> Exercise goal
Where the string "none" shows up in a line of the records, copy that line.

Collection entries
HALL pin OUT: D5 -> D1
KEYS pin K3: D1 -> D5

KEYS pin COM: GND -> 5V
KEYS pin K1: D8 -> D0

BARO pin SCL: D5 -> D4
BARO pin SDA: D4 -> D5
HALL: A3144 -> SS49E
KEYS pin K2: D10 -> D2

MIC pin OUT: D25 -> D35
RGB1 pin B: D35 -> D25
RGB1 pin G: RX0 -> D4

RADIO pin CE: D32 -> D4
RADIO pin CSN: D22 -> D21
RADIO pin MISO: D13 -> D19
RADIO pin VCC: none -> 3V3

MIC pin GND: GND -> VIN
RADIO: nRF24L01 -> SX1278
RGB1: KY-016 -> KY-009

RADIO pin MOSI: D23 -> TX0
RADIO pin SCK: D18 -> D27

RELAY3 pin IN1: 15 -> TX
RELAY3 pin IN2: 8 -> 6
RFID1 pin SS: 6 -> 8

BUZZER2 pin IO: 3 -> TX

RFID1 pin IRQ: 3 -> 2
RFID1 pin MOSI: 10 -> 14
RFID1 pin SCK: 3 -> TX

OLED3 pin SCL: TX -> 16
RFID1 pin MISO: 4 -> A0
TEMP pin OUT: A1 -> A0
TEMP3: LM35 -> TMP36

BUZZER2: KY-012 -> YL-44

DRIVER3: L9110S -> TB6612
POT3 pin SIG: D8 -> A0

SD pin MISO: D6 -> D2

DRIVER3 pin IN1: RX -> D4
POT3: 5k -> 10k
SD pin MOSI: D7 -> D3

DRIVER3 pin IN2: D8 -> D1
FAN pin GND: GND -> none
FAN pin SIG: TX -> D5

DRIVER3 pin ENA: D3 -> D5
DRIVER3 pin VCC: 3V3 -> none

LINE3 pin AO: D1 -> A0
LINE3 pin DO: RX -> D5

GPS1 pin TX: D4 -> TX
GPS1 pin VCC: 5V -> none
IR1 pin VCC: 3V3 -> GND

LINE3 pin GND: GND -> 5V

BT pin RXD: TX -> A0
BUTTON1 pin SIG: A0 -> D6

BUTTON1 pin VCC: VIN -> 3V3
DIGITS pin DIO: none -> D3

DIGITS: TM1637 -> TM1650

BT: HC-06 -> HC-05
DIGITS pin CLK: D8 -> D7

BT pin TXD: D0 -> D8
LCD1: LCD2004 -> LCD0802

> Solution
RADIO pin VCC: none -> 3V3
FAN pin GND: GND -> none
DRIVER3 pin VCC: 3V3 -> none
GPS1 pin VCC: 5V -> none
DIGITS pin DIO: none -> D3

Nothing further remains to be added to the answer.